[Extracted data entries]
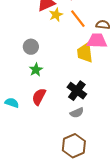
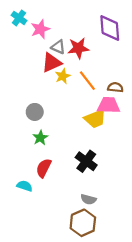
yellow trapezoid: (85, 53) -> (95, 119), turned -105
cyan semicircle: (12, 103) -> (25, 186), moved
gray semicircle: (77, 113) -> (88, 199), moved, turned 40

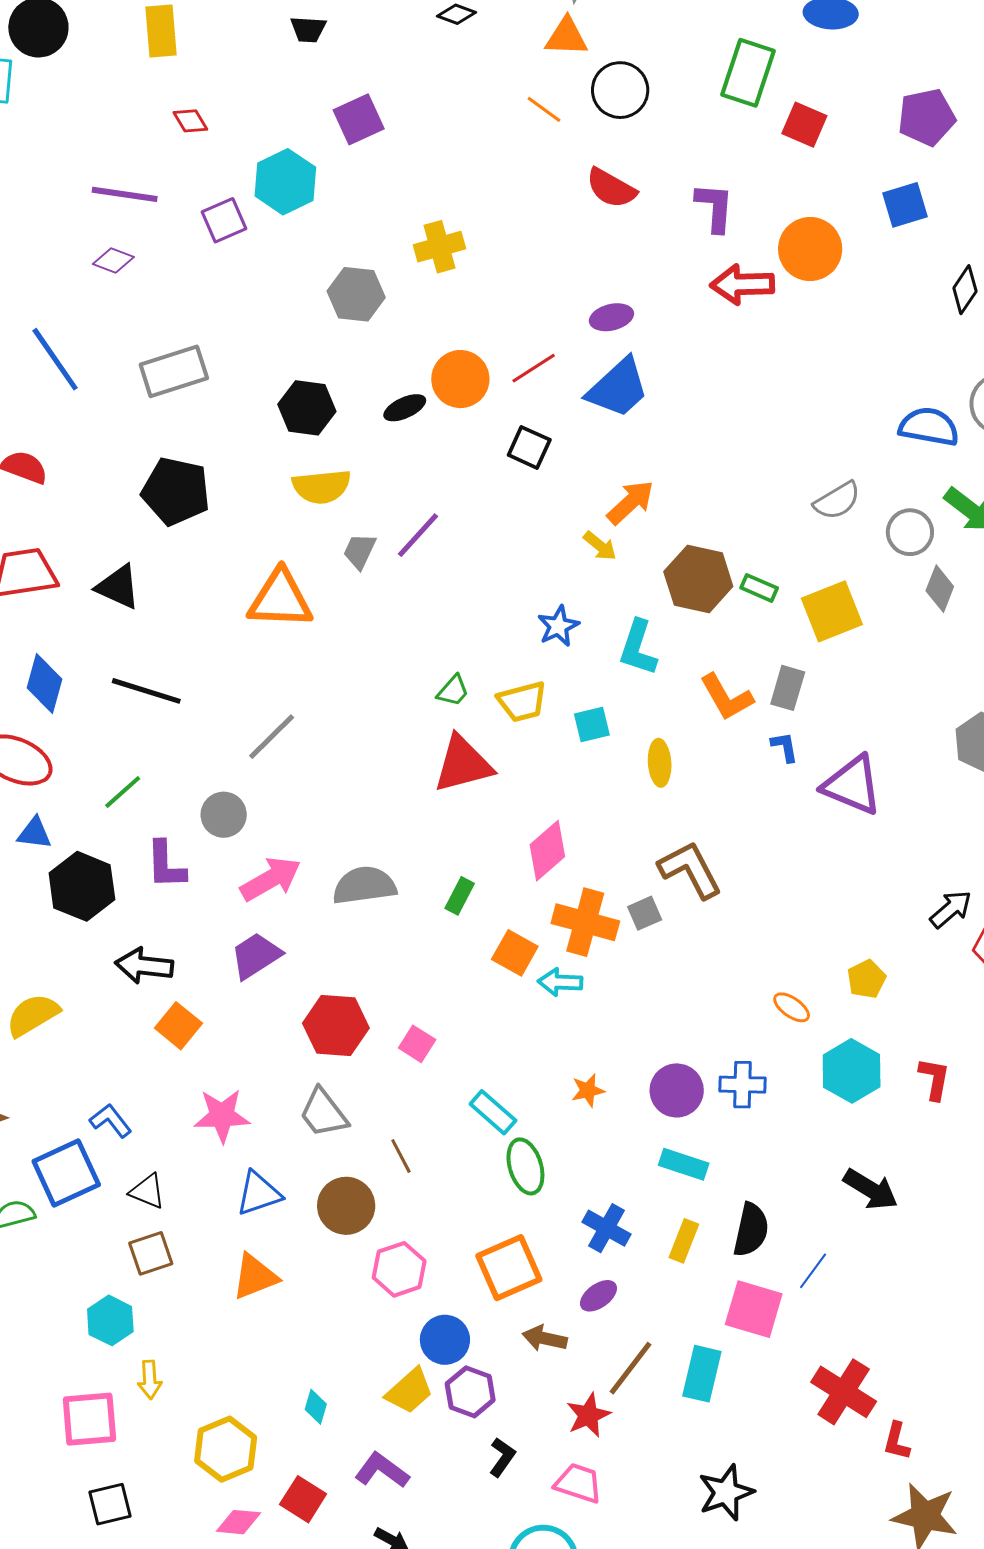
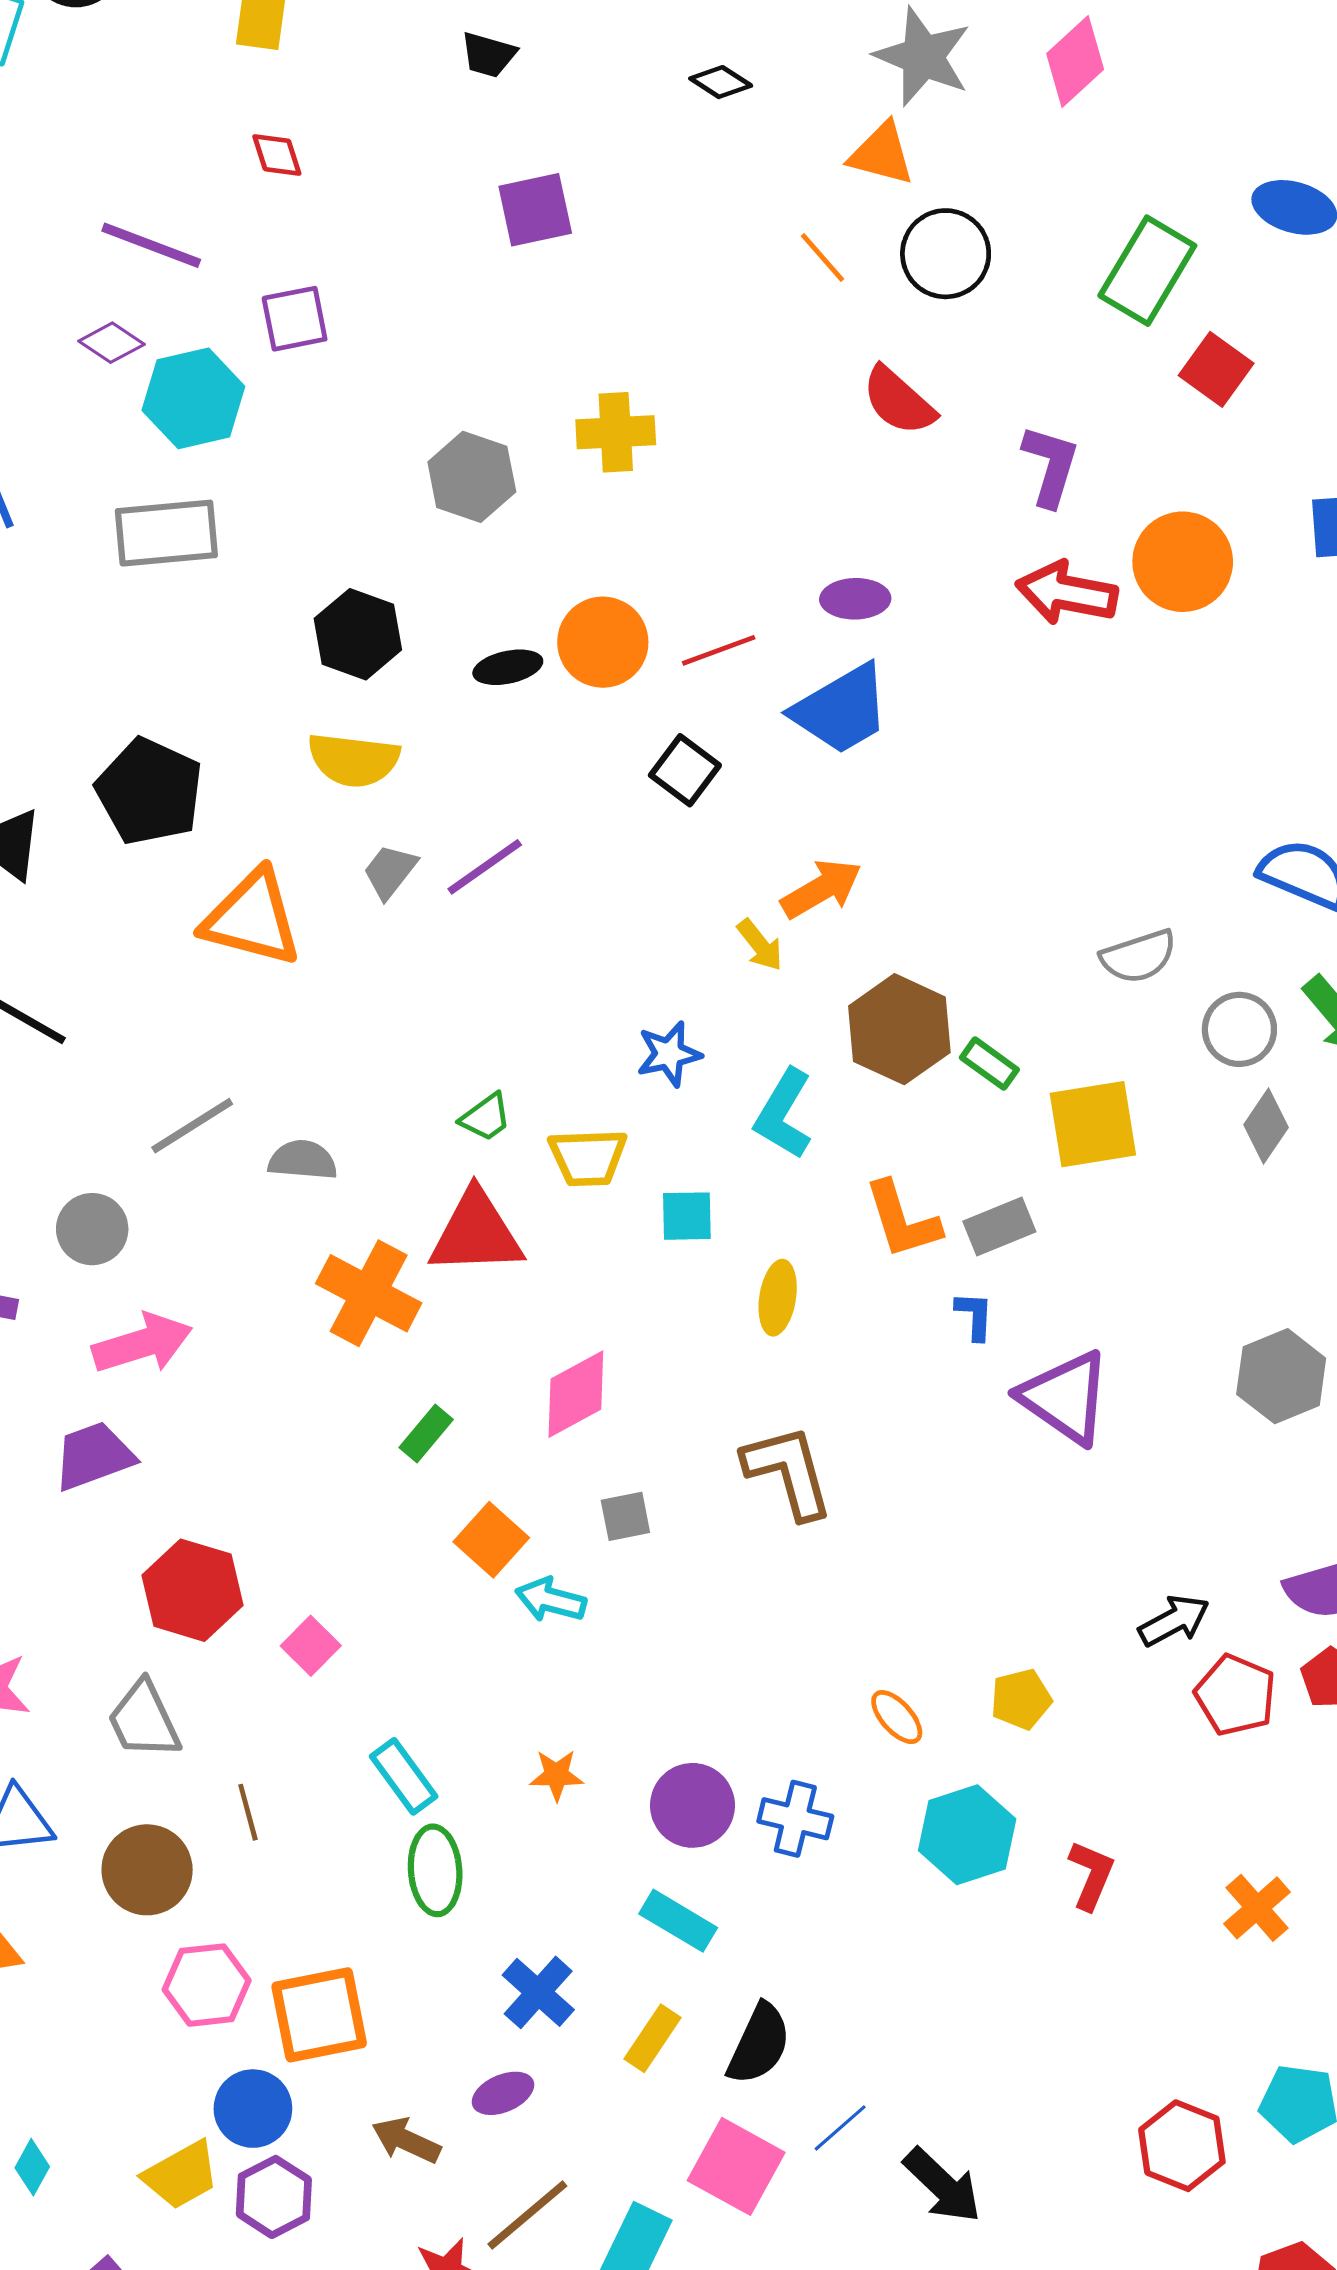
cyan hexagon: (285, 182) -> (193, 398), moved
black pentagon: (176, 491) -> (149, 791), moved
gray rectangle: (788, 688) -> (999, 1227), turned 39
gray semicircle: (364, 885) -> (303, 1160), moved, size x0.7
gray square: (645, 913) -> (625, 1516), moved
orange cross: (585, 922) -> (369, 1293), moved
black arrow: (871, 1189) -> (942, 2185), moved
orange square: (509, 1268) -> (319, 2015), moved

Exercise details
The copy you write must hold every record verbatim and none of the pictures.

Task result
yellow trapezoid: (85, 53) -> (95, 119), turned -105
cyan semicircle: (12, 103) -> (25, 186), moved
gray semicircle: (77, 113) -> (88, 199), moved, turned 40

cyan hexagon: (285, 182) -> (193, 398), moved
black pentagon: (176, 491) -> (149, 791), moved
gray rectangle: (788, 688) -> (999, 1227), turned 39
gray semicircle: (364, 885) -> (303, 1160), moved, size x0.7
gray square: (645, 913) -> (625, 1516), moved
orange cross: (585, 922) -> (369, 1293), moved
black arrow: (871, 1189) -> (942, 2185), moved
orange square: (509, 1268) -> (319, 2015), moved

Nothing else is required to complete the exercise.